**Work task**
Reproduce every record below exactly, with the pictures left out.
Exercise data below:
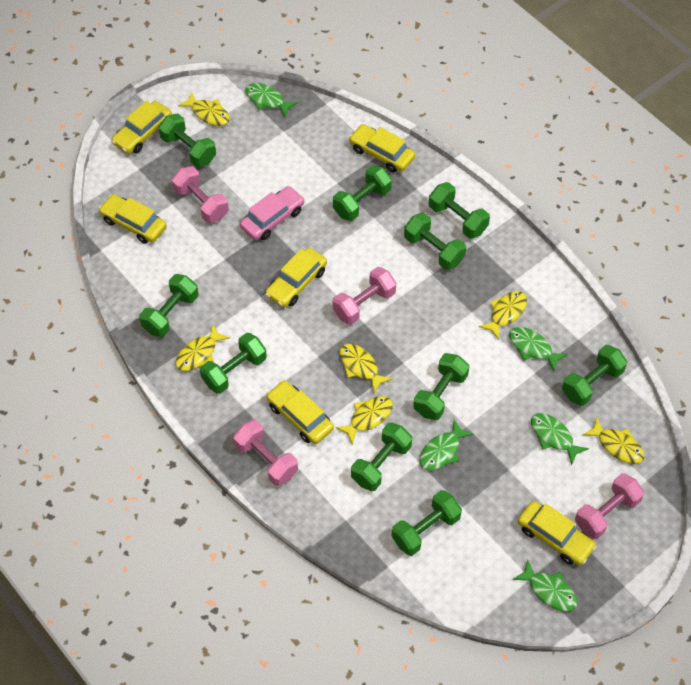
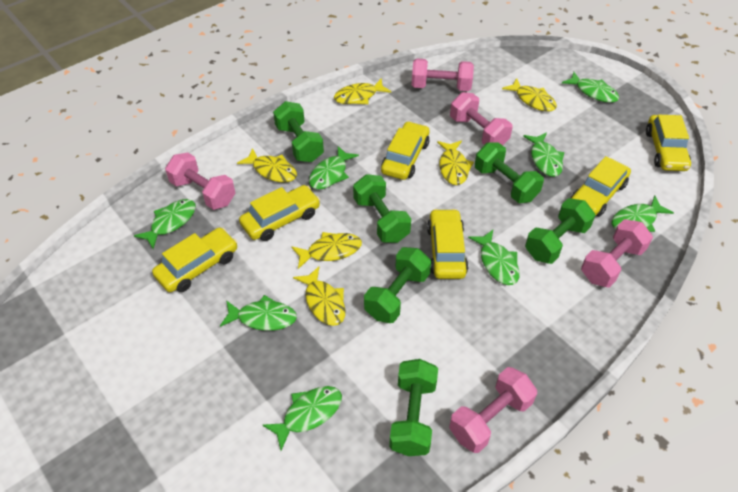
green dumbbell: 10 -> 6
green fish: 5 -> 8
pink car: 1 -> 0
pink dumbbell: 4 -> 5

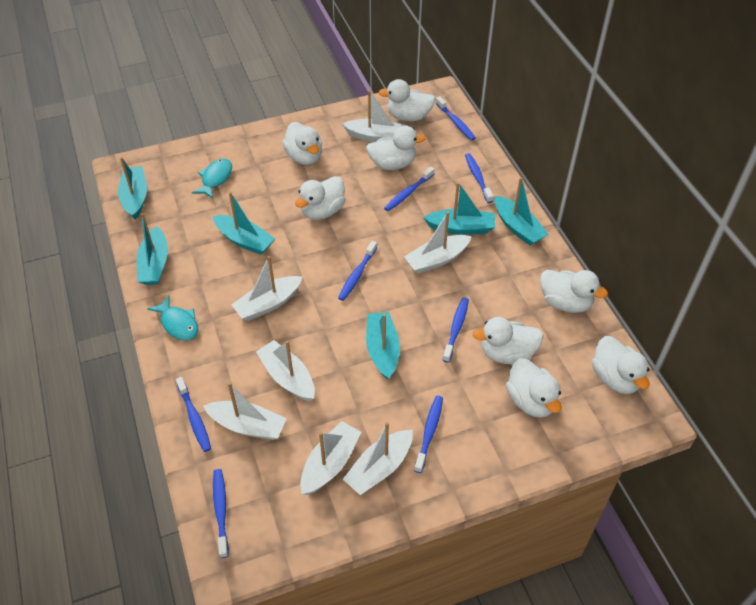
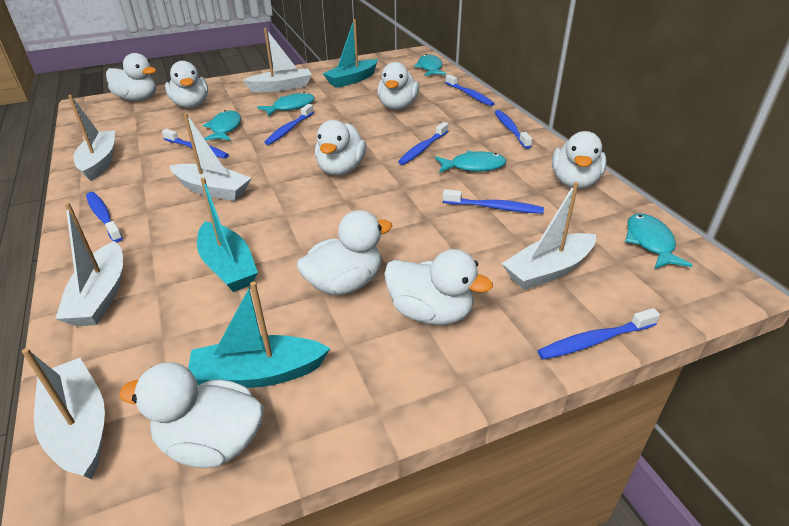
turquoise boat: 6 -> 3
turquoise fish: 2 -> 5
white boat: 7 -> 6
End of Exercise data.
**Task solution**
green dumbbell: 10 -> 6
green fish: 5 -> 8
pink car: 1 -> 0
pink dumbbell: 4 -> 5

turquoise boat: 6 -> 3
turquoise fish: 2 -> 5
white boat: 7 -> 6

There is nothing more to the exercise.